The reply should hold nothing except the lines from the one with "LIGHT2 pin OUT: D5 -> A0" through the end of the entries, duplicated exactly and with no pictures.

Records contained in a dataset

────────

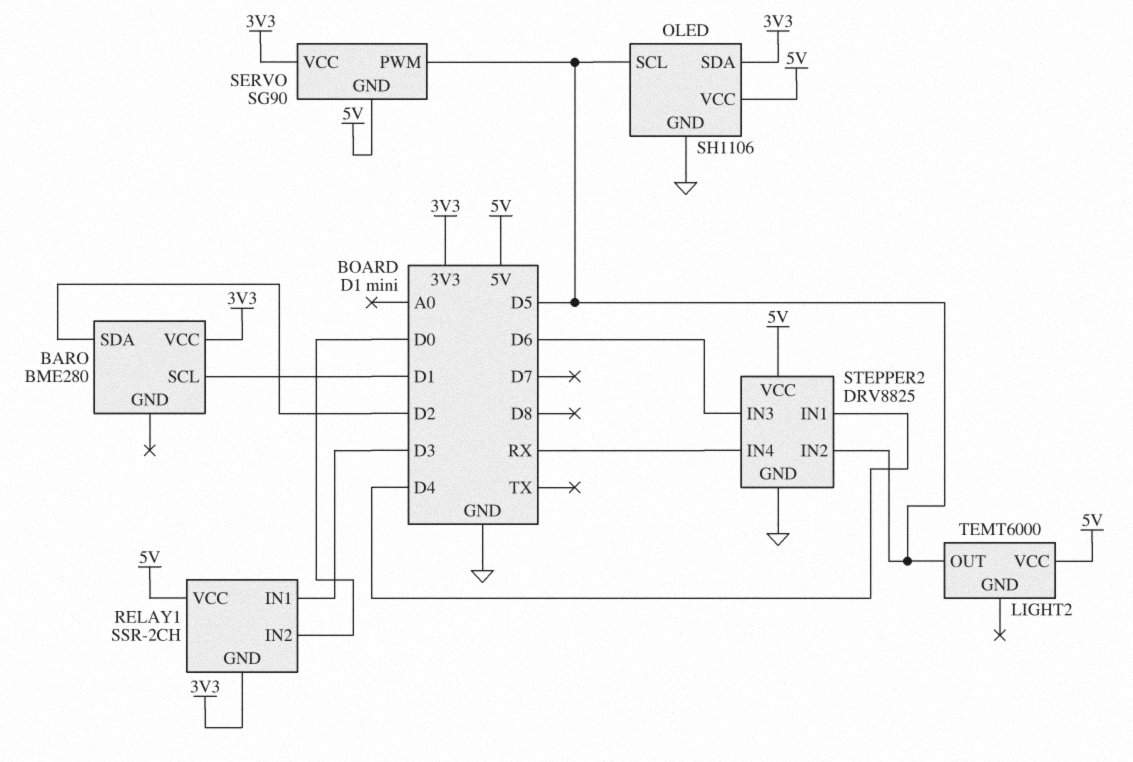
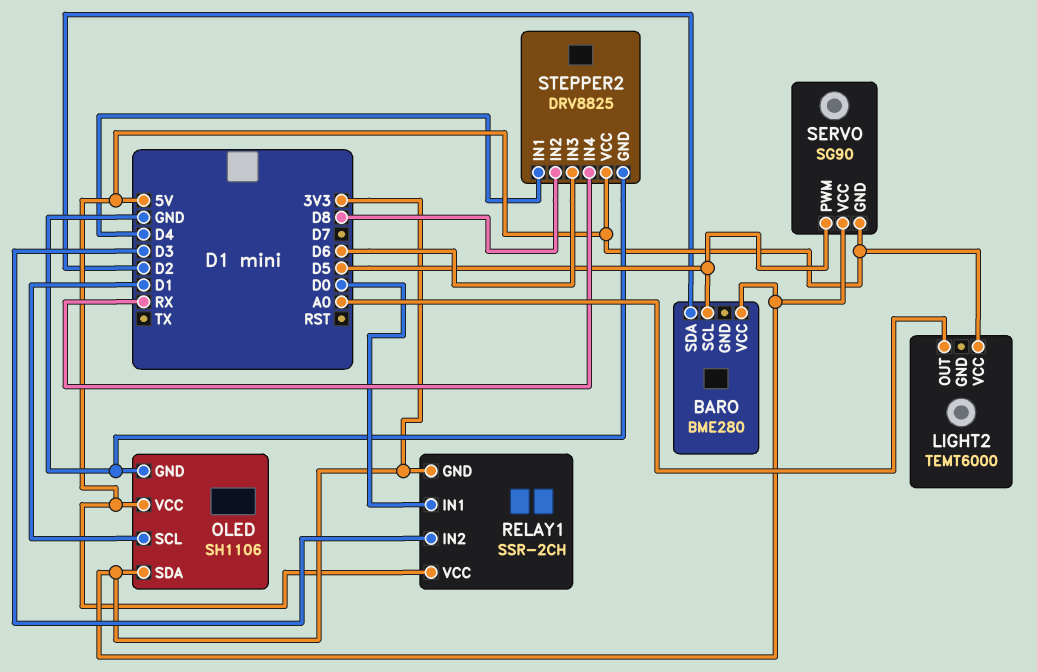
BARO pin SCL: D1 -> D5
LIGHT2 pin OUT: D5 -> A0
OLED pin SCL: D5 -> D1
RELAY1 pin IN1: D3 -> D0
RELAY1 pin IN2: D0 -> D3
STEPPER2 pin IN2: D5 -> D8

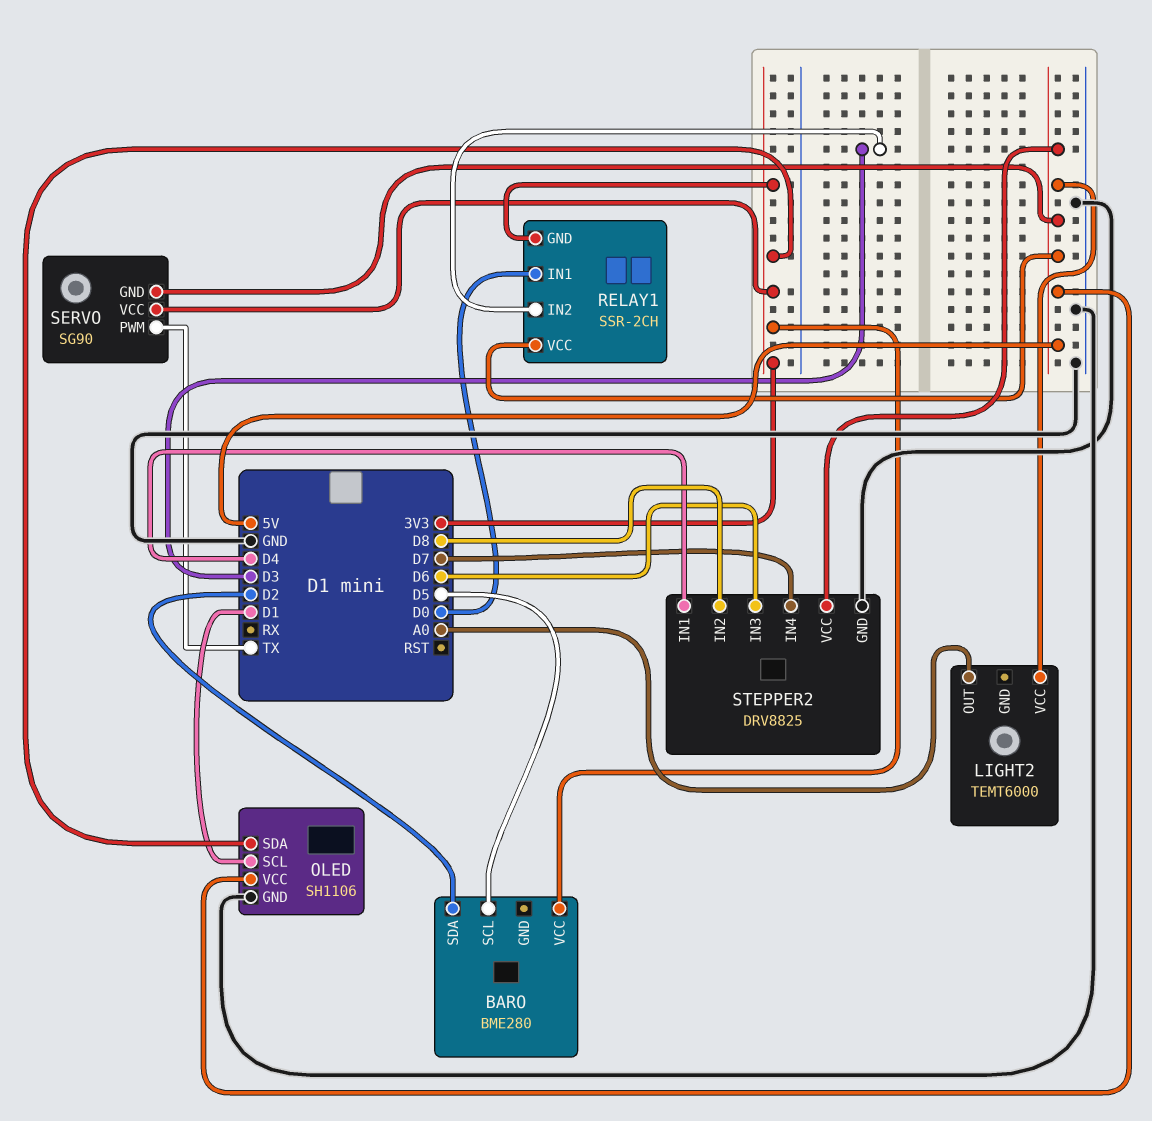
SERVO pin PWM: D5 -> TX
STEPPER2 pin IN4: RX -> D7

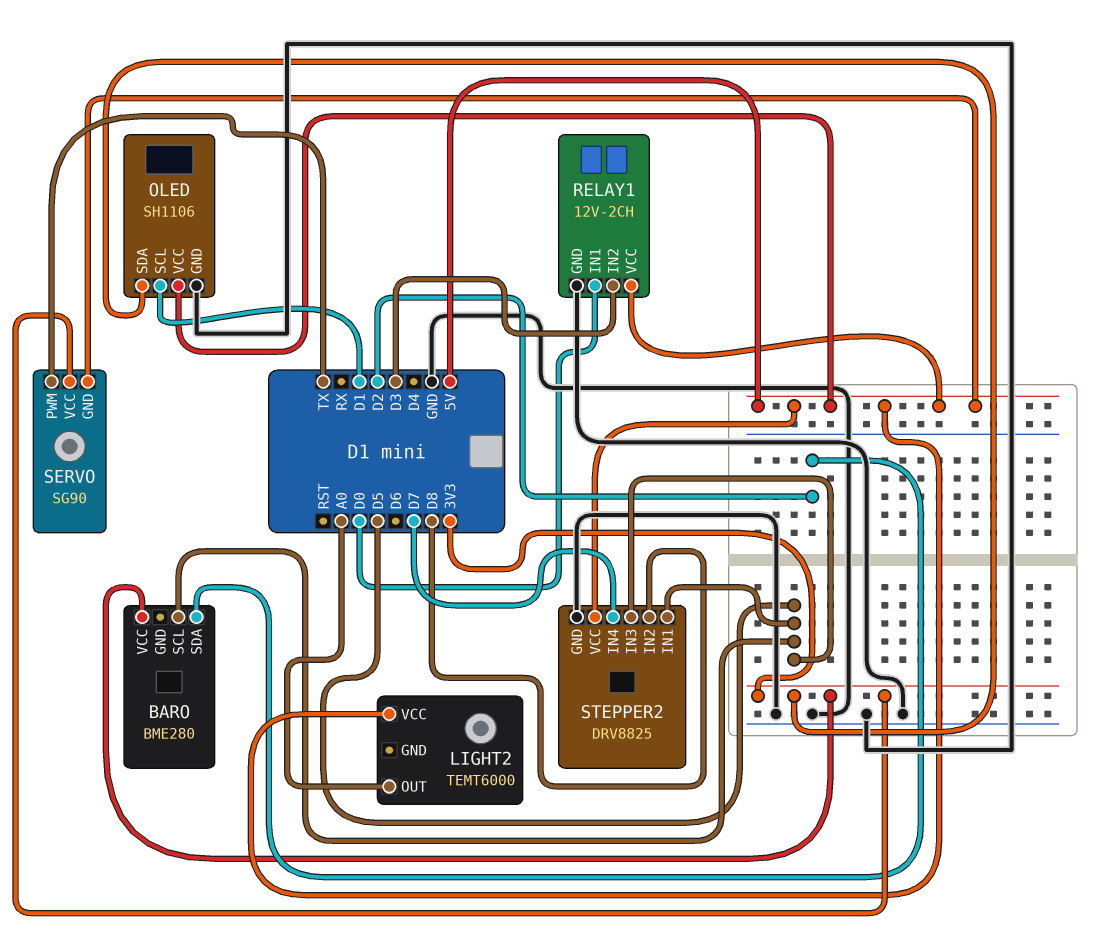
RELAY1: SSR-2CH -> 12V-2CH
RELAY1 pin GND: 3V3 -> GND
STEPPER2 pin IN1: D4 -> D5
STEPPER2 pin IN3: D6 -> D5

────────

**The completed task:**
LIGHT2 pin OUT: D5 -> A0
OLED pin SCL: D5 -> D1
RELAY1 pin IN1: D3 -> D0
RELAY1 pin IN2: D0 -> D3
STEPPER2 pin IN2: D5 -> D8

SERVO pin PWM: D5 -> TX
STEPPER2 pin IN4: RX -> D7

RELAY1: SSR-2CH -> 12V-2CH
RELAY1 pin GND: 3V3 -> GND
STEPPER2 pin IN1: D4 -> D5
STEPPER2 pin IN3: D6 -> D5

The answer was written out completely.